## [WHAT YOU WILL DO]
Each line of the data must be written out again verbatim; no image belongs in the copy.

=-=-=-=-=

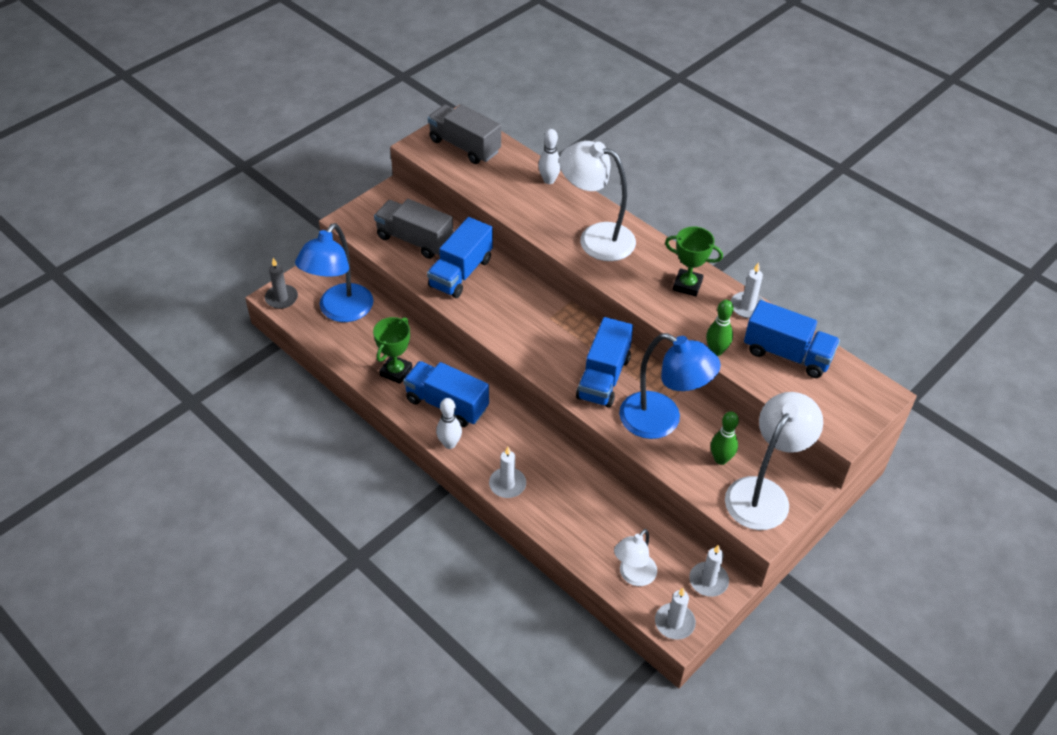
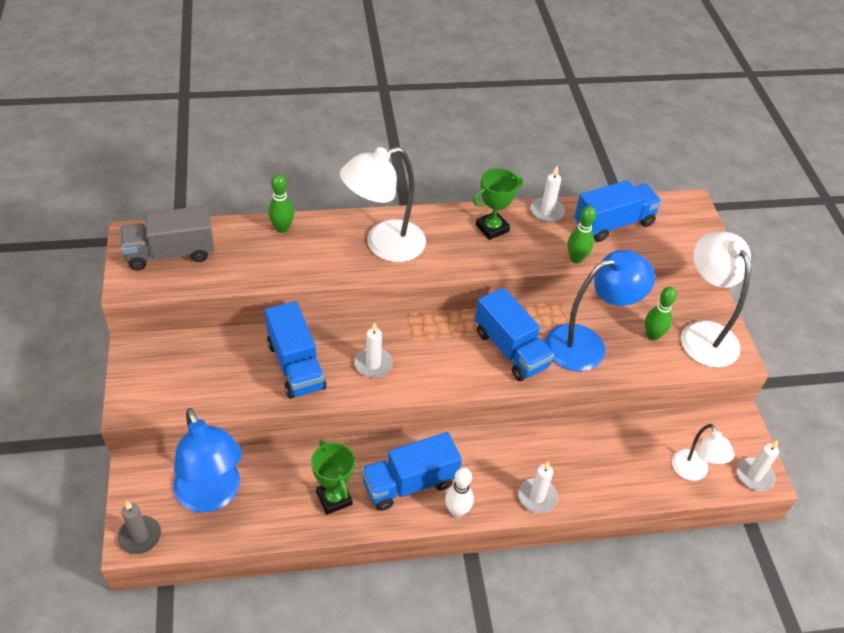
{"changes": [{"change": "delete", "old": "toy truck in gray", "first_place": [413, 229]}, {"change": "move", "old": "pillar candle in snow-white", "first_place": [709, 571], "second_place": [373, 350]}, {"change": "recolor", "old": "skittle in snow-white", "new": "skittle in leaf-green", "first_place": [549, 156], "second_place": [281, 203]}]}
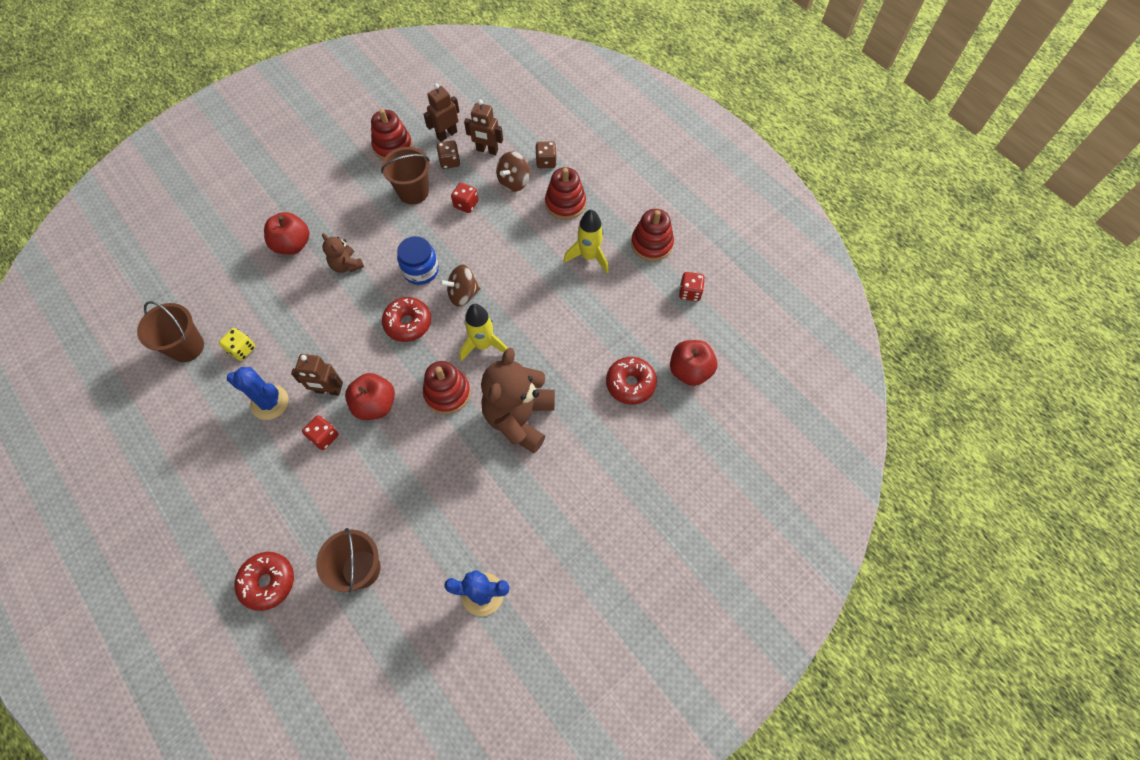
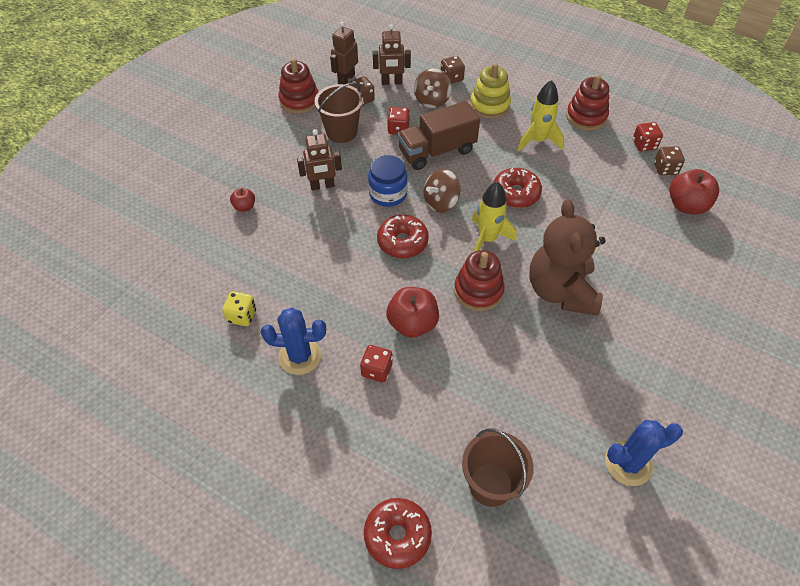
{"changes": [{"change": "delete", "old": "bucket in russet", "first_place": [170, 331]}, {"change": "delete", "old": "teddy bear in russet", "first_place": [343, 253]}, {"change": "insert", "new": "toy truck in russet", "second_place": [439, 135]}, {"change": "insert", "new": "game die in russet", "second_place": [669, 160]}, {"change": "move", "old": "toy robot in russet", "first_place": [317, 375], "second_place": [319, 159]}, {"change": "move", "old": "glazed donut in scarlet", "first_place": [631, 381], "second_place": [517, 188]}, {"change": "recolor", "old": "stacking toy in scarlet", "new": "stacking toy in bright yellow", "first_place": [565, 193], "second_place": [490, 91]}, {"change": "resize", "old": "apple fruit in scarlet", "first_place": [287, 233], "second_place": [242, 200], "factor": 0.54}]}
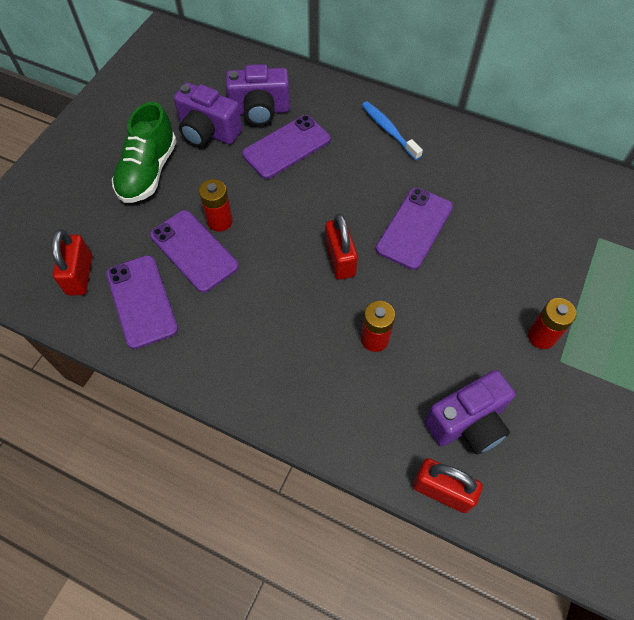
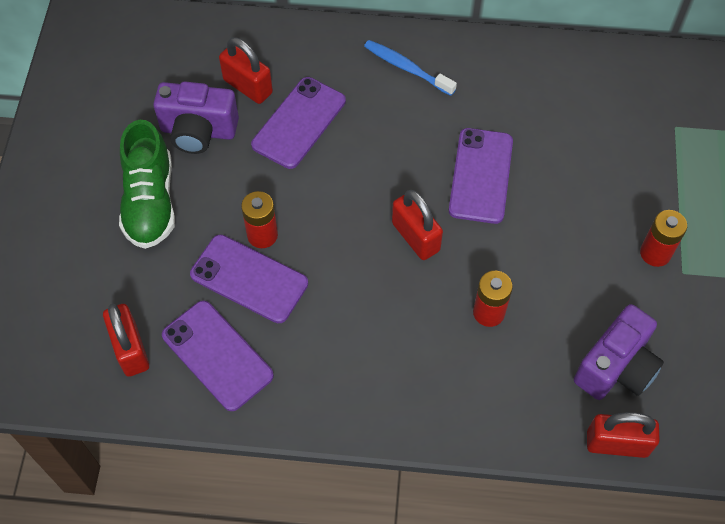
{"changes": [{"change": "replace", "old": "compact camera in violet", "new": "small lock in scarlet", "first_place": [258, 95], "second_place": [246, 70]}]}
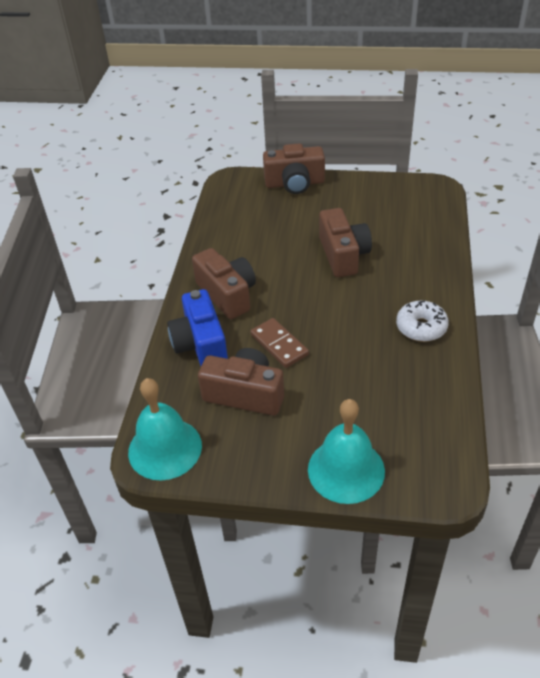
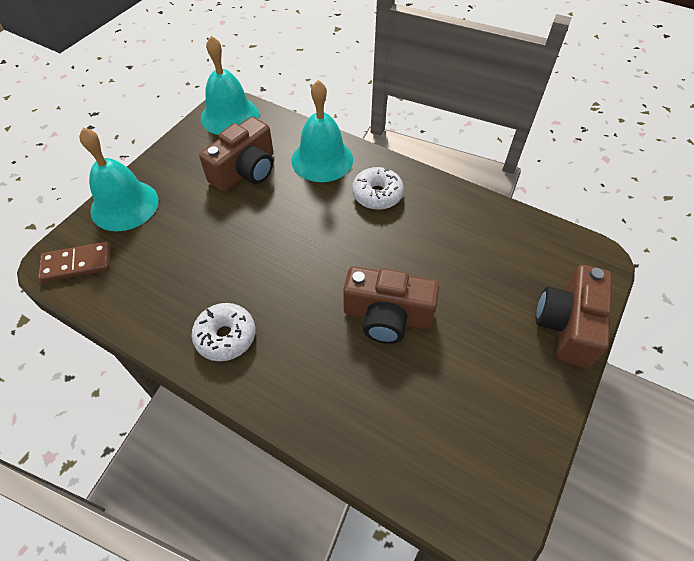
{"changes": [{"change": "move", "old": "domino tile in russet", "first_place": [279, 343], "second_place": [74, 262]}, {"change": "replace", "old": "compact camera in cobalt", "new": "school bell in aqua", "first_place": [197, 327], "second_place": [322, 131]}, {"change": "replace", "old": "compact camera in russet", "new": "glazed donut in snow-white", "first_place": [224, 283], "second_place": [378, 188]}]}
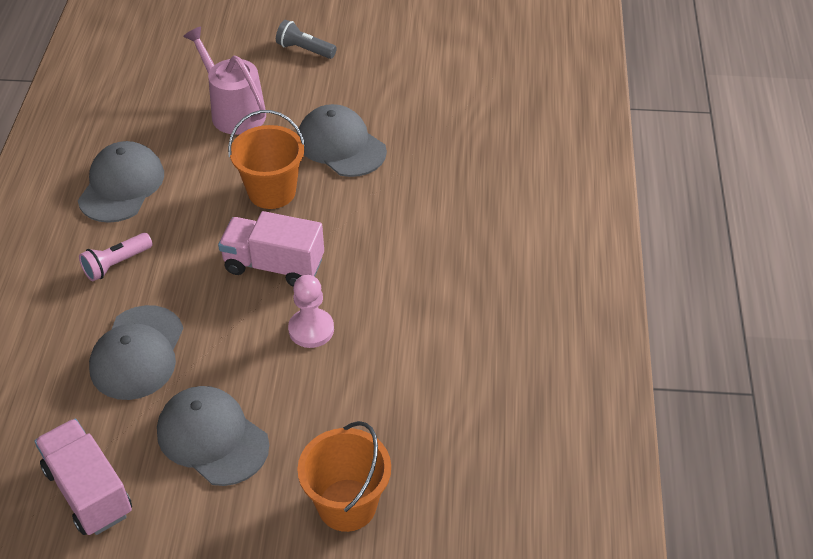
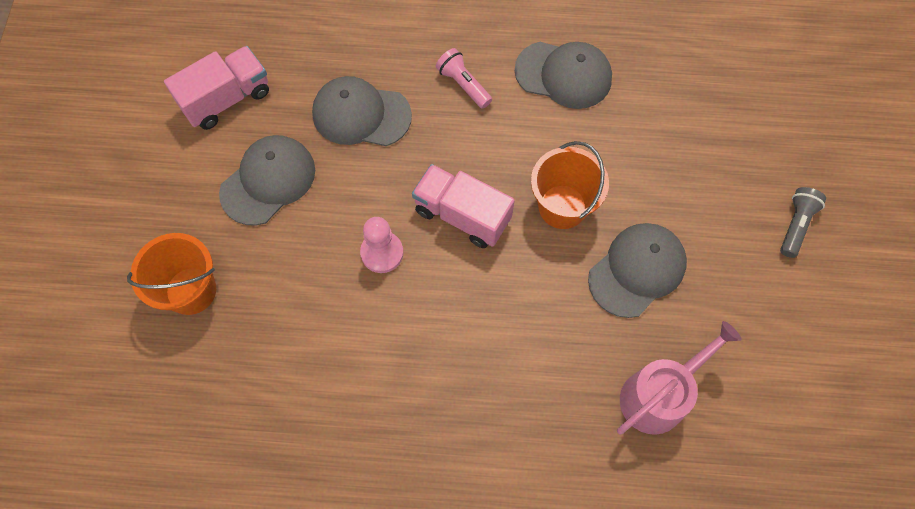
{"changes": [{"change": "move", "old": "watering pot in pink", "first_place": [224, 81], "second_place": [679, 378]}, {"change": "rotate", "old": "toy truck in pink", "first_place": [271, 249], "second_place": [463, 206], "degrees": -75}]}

=-=-=-=-=

## [YOUR RESPONSE]
{"changes": [{"change": "delete", "old": "toy truck in gray", "first_place": [413, 229]}, {"change": "move", "old": "pillar candle in snow-white", "first_place": [709, 571], "second_place": [373, 350]}, {"change": "recolor", "old": "skittle in snow-white", "new": "skittle in leaf-green", "first_place": [549, 156], "second_place": [281, 203]}]}
{"changes": [{"change": "delete", "old": "bucket in russet", "first_place": [170, 331]}, {"change": "delete", "old": "teddy bear in russet", "first_place": [343, 253]}, {"change": "insert", "new": "toy truck in russet", "second_place": [439, 135]}, {"change": "insert", "new": "game die in russet", "second_place": [669, 160]}, {"change": "move", "old": "toy robot in russet", "first_place": [317, 375], "second_place": [319, 159]}, {"change": "move", "old": "glazed donut in scarlet", "first_place": [631, 381], "second_place": [517, 188]}, {"change": "recolor", "old": "stacking toy in scarlet", "new": "stacking toy in bright yellow", "first_place": [565, 193], "second_place": [490, 91]}, {"change": "resize", "old": "apple fruit in scarlet", "first_place": [287, 233], "second_place": [242, 200], "factor": 0.54}]}
{"changes": [{"change": "replace", "old": "compact camera in violet", "new": "small lock in scarlet", "first_place": [258, 95], "second_place": [246, 70]}]}
{"changes": [{"change": "move", "old": "domino tile in russet", "first_place": [279, 343], "second_place": [74, 262]}, {"change": "replace", "old": "compact camera in cobalt", "new": "school bell in aqua", "first_place": [197, 327], "second_place": [322, 131]}, {"change": "replace", "old": "compact camera in russet", "new": "glazed donut in snow-white", "first_place": [224, 283], "second_place": [378, 188]}]}
{"changes": [{"change": "move", "old": "watering pot in pink", "first_place": [224, 81], "second_place": [679, 378]}, {"change": "rotate", "old": "toy truck in pink", "first_place": [271, 249], "second_place": [463, 206], "degrees": -75}]}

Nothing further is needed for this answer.